Copy out the data line by line exactly, from its start to the line bearing "ENC3 pin DT: D4 -> D0", inclusive.
Top of EXTRACTED ENTRIES
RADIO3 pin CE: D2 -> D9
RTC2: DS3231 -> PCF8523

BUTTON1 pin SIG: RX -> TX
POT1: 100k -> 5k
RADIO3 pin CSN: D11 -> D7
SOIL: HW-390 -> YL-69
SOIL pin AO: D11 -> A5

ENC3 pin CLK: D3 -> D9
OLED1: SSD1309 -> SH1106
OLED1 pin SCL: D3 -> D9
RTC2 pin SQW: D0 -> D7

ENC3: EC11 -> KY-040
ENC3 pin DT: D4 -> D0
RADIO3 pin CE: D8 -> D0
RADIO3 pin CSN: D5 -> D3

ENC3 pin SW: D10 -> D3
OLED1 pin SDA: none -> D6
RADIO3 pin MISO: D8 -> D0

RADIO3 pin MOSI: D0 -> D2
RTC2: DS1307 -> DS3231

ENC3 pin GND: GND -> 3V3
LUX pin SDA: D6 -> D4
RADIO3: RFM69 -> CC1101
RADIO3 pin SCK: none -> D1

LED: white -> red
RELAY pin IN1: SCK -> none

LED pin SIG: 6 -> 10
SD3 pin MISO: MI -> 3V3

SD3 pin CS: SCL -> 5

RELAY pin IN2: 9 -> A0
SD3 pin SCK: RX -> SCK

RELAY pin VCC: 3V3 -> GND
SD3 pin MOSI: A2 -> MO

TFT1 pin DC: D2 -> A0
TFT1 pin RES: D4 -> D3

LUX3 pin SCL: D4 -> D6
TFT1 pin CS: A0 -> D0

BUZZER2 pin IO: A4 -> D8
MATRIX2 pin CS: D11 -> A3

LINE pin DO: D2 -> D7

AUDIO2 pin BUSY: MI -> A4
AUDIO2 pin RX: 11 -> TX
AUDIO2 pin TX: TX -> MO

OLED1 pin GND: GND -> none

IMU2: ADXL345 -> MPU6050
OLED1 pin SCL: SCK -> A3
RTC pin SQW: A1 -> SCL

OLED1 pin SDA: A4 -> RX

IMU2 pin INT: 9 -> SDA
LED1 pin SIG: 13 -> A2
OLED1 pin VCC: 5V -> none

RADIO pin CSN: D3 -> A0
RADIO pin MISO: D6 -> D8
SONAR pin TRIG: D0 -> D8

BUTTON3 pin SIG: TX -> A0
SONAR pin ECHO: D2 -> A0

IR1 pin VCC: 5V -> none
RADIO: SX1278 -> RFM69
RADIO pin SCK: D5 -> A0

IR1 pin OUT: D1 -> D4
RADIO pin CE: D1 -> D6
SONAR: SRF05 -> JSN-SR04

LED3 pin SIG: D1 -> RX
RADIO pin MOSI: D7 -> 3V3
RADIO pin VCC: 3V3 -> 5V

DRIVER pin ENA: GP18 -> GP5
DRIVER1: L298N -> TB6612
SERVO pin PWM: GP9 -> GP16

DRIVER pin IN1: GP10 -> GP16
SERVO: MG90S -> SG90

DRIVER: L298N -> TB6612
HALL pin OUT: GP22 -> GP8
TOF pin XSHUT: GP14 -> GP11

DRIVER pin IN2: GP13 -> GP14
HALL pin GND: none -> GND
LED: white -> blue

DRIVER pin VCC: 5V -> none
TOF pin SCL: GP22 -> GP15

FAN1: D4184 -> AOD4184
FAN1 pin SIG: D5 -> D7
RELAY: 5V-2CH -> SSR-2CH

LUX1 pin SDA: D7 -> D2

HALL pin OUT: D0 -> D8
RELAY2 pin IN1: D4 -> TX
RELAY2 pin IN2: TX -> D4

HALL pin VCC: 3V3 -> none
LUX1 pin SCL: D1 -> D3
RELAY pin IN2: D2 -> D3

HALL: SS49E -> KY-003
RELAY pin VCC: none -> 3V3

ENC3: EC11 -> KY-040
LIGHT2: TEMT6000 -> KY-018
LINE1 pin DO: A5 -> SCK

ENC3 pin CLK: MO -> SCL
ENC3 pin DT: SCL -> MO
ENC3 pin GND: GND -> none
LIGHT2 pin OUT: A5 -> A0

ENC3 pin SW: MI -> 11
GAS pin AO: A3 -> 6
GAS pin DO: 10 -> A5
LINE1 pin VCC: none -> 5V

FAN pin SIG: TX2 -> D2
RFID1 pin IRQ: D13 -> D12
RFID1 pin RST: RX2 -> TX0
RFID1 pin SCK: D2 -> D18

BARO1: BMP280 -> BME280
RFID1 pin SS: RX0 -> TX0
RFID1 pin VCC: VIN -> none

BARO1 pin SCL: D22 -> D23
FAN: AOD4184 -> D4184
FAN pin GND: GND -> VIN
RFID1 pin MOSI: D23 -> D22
Bottom of EXTRACTED ENTRIES
TASK RESPONSE
RADIO3 pin CE: D2 -> D9
RTC2: DS3231 -> PCF8523

BUTTON1 pin SIG: RX -> TX
POT1: 100k -> 5k
RADIO3 pin CSN: D11 -> D7
SOIL: HW-390 -> YL-69
SOIL pin AO: D11 -> A5

ENC3 pin CLK: D3 -> D9
OLED1: SSD1309 -> SH1106
OLED1 pin SCL: D3 -> D9
RTC2 pin SQW: D0 -> D7

ENC3: EC11 -> KY-040
ENC3 pin DT: D4 -> D0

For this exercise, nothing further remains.